[Change detection data]

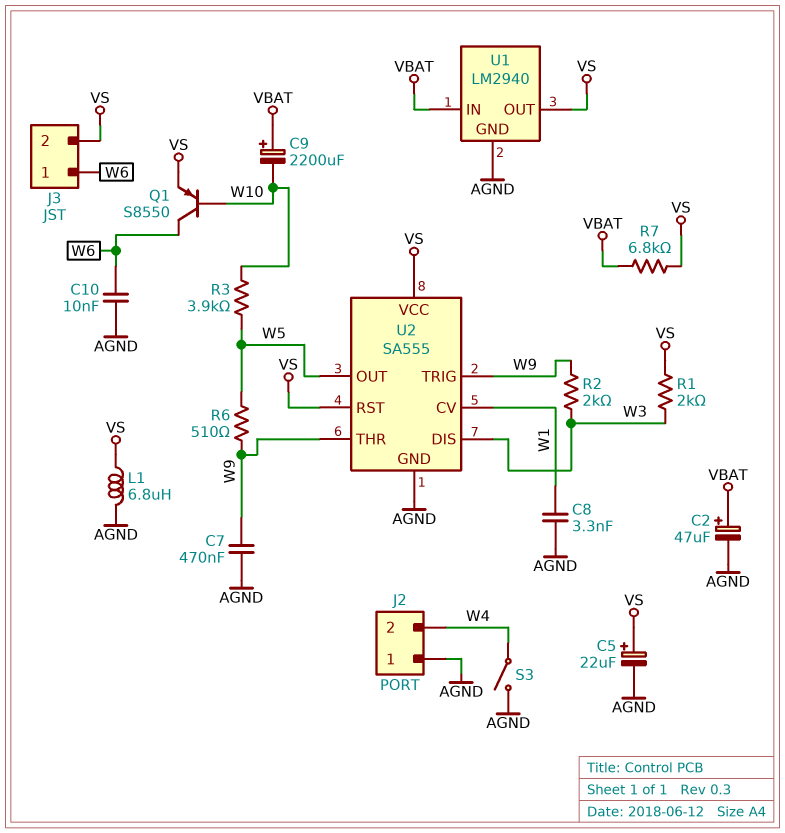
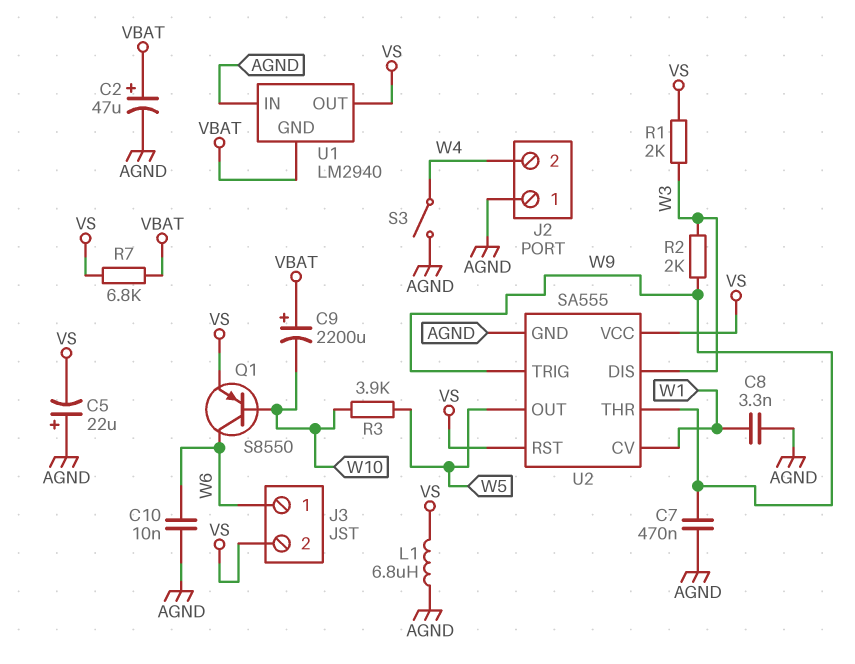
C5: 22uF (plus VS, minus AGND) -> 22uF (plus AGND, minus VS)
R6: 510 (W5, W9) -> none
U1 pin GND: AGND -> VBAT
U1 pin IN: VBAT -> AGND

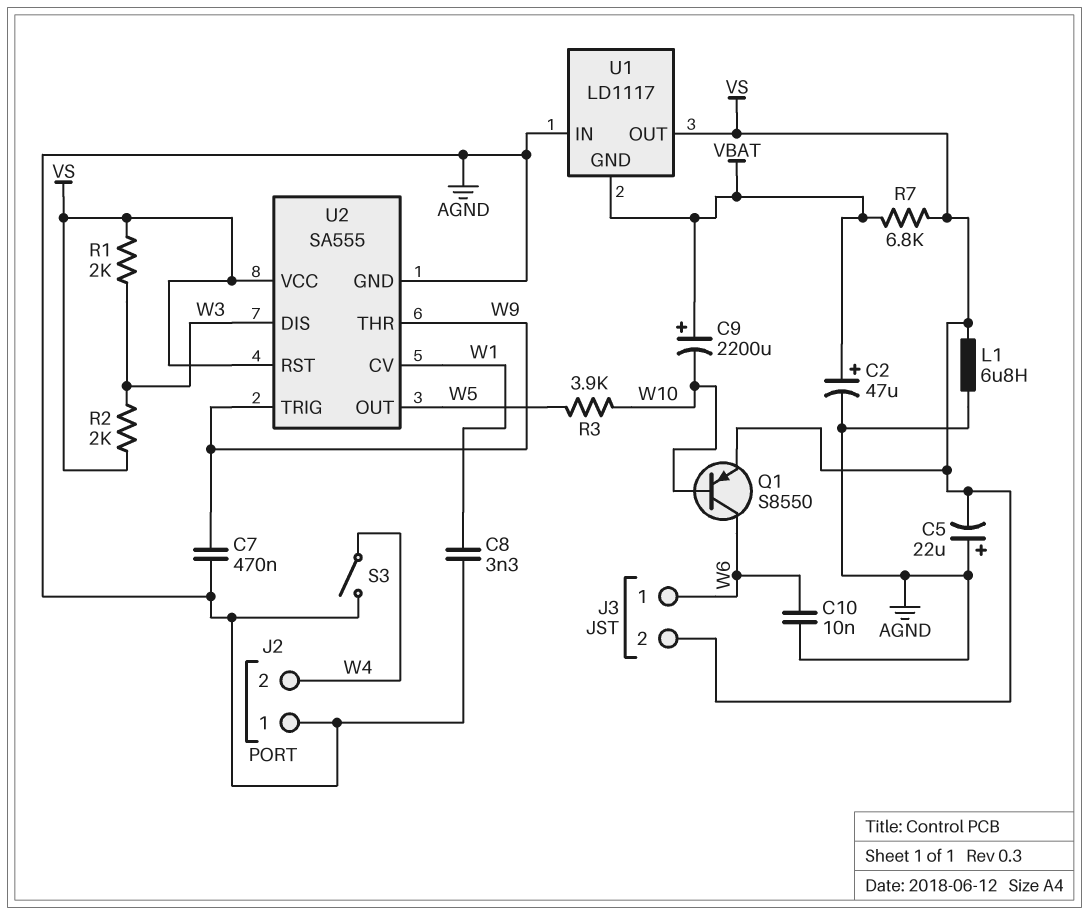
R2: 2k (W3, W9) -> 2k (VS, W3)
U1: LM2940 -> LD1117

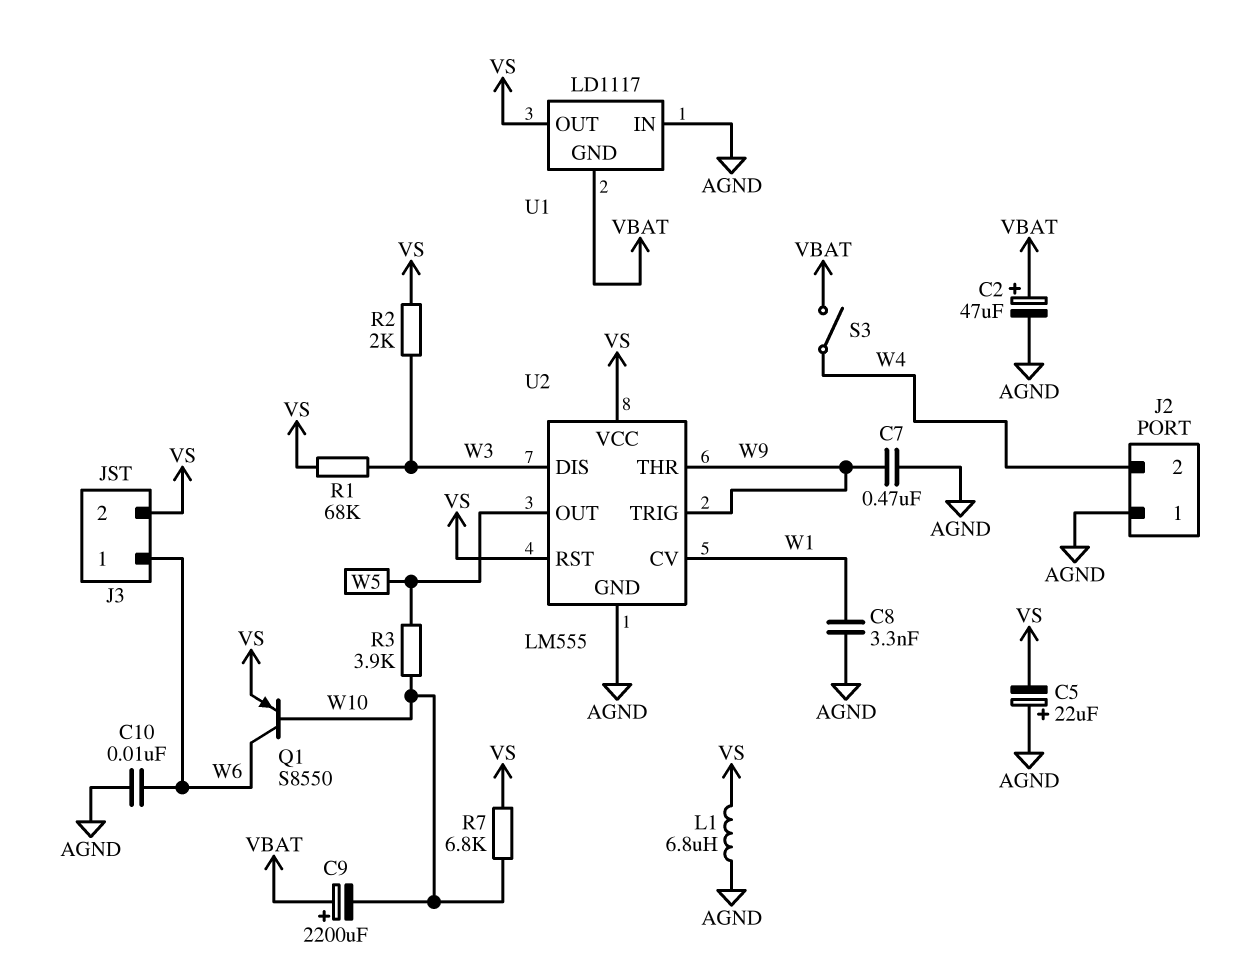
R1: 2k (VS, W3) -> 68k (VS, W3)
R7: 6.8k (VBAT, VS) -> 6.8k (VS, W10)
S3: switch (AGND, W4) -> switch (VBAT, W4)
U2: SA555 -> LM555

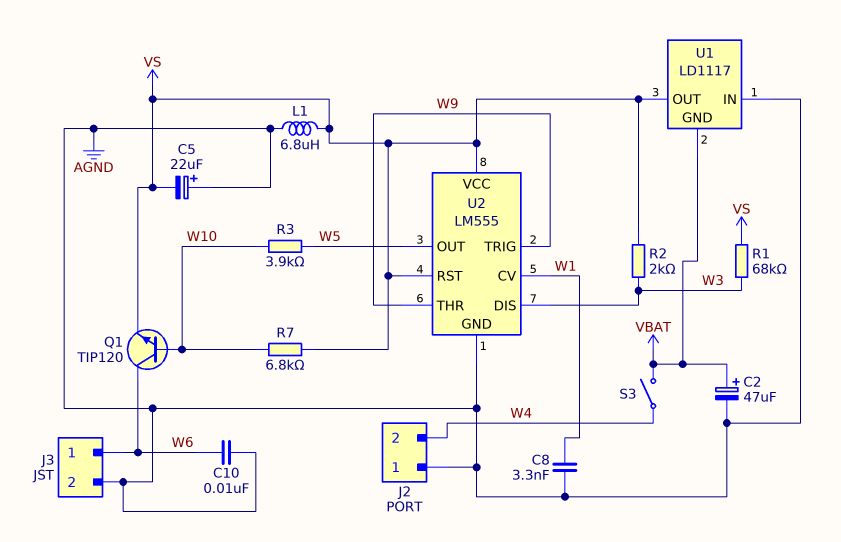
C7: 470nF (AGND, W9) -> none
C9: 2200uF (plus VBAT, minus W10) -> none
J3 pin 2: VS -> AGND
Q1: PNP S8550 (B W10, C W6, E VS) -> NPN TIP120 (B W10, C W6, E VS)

Assigned task:
Please find every line in the records that contains the word "minus", and copy it out.

Written solution:
C5: 22uF (plus VS, minus AGND) -> 22uF (plus AGND, minus VS)
C9: 2200uF (plus VBAT, minus W10) -> none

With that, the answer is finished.